#### Required work:
Beginning at the line that holds "BT1 pin TXD: TX -> A0", transcribe each line exactly through the end of the records, and leave any pictures out.

Change listing data:
☆ ☆ ☆ ☆ ☆ ☆ ☆
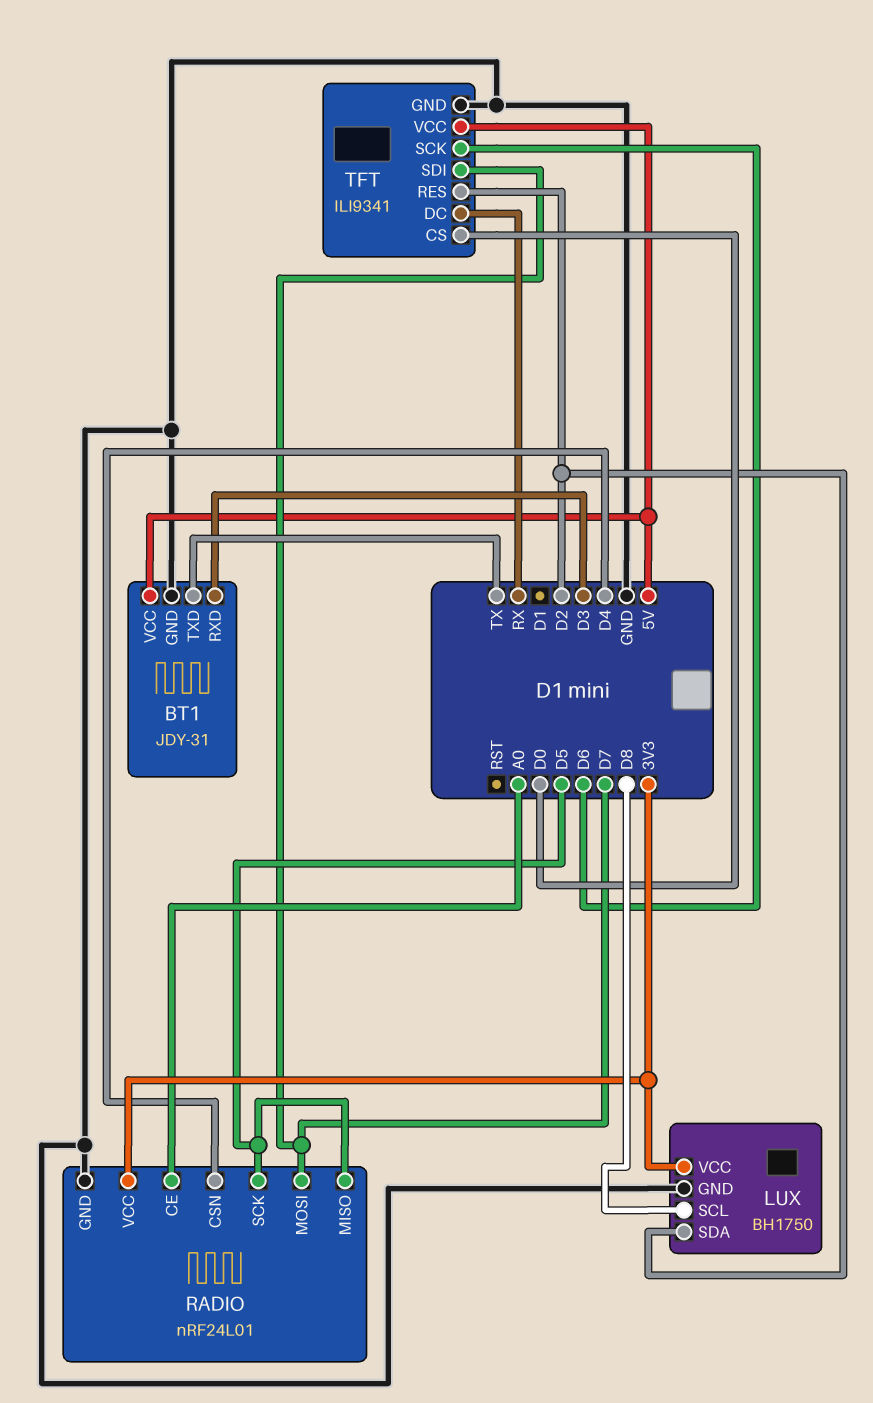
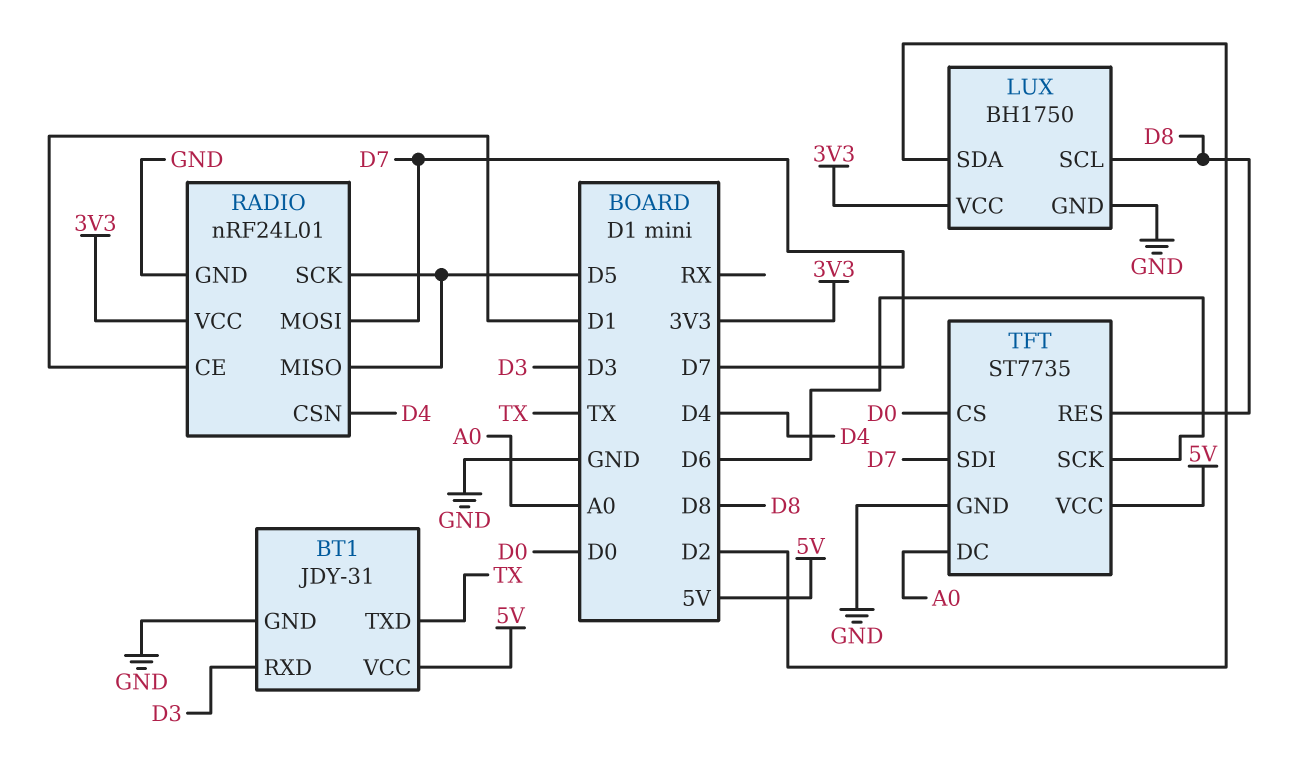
RADIO pin CE: A0 -> D1
TFT: ILI9341 -> ST7735
TFT pin DC: RX -> A0
TFT pin RES: D2 -> D8

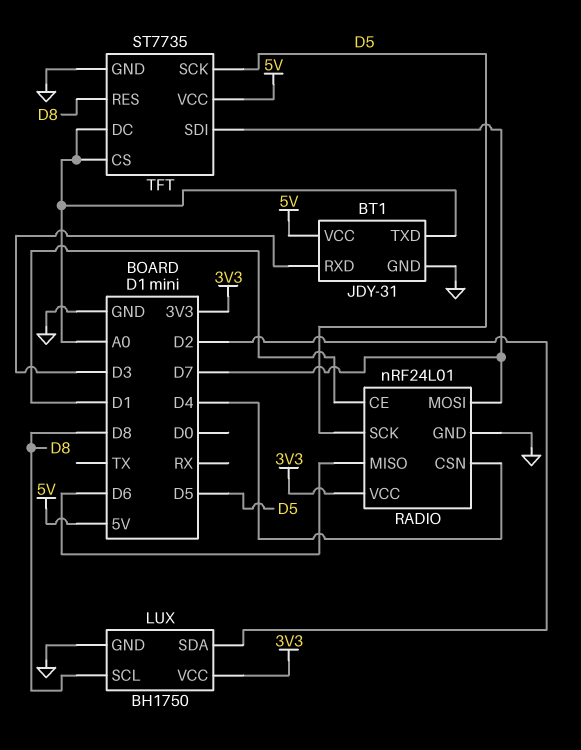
BT1 pin TXD: TX -> A0
RADIO pin MISO: D5 -> D6
TFT pin CS: D0 -> A0
TFT pin SCK: D6 -> D5

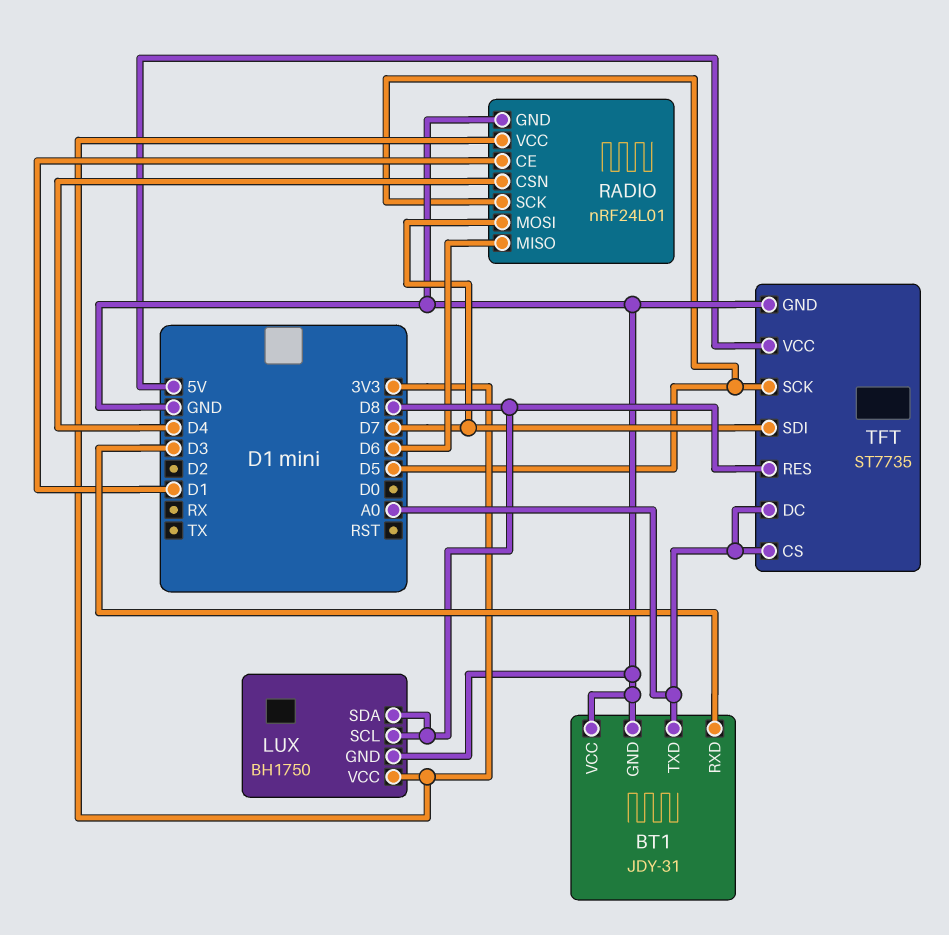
BT1 pin VCC: 5V -> GND
LUX pin SDA: D2 -> D8

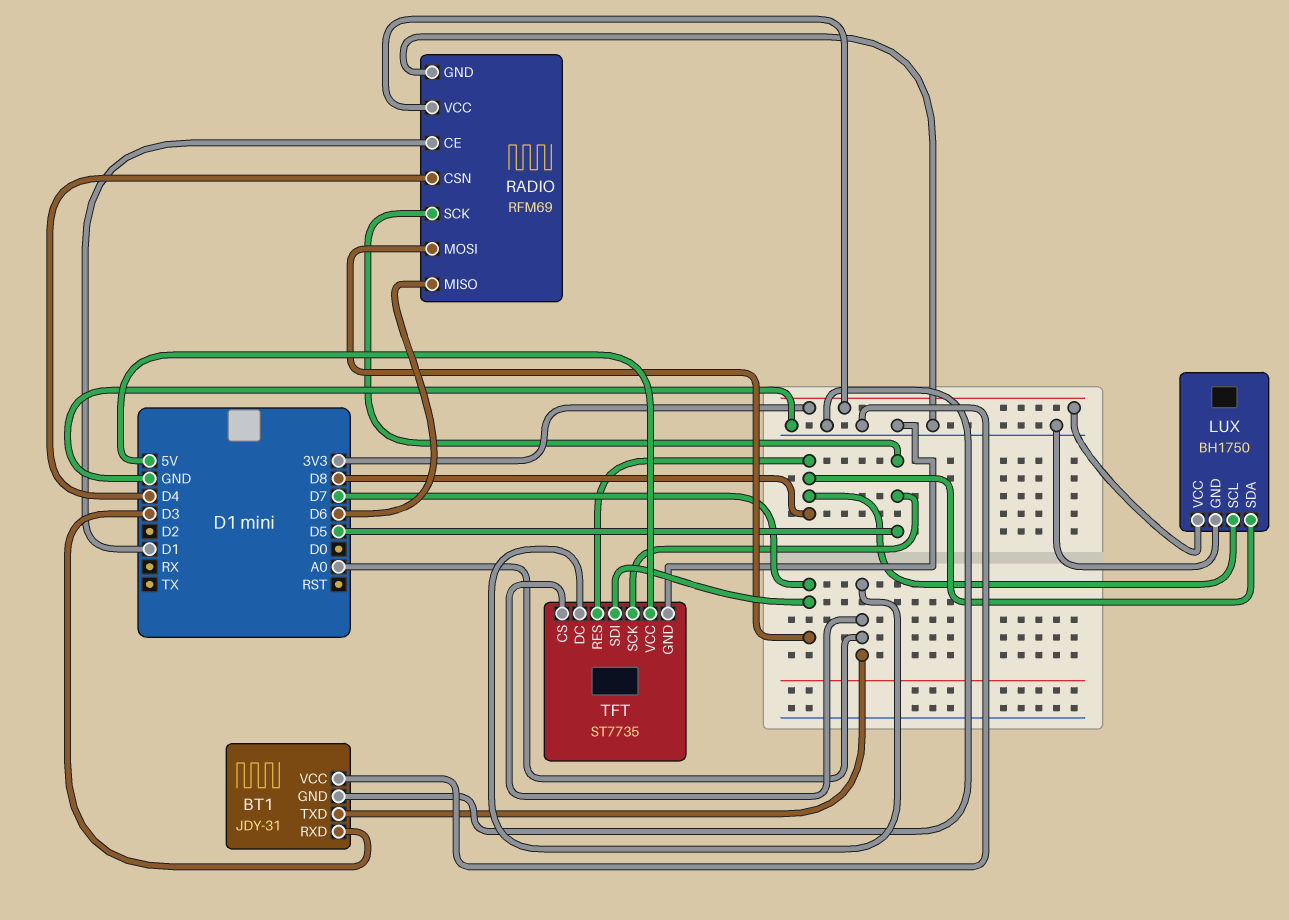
RADIO: nRF24L01 -> RFM69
☆ ☆ ☆ ☆ ☆ ☆ ☆
#### Reply to the exercise:
BT1 pin TXD: TX -> A0
RADIO pin MISO: D5 -> D6
TFT pin CS: D0 -> A0
TFT pin SCK: D6 -> D5

BT1 pin VCC: 5V -> GND
LUX pin SDA: D2 -> D8

RADIO: nRF24L01 -> RFM69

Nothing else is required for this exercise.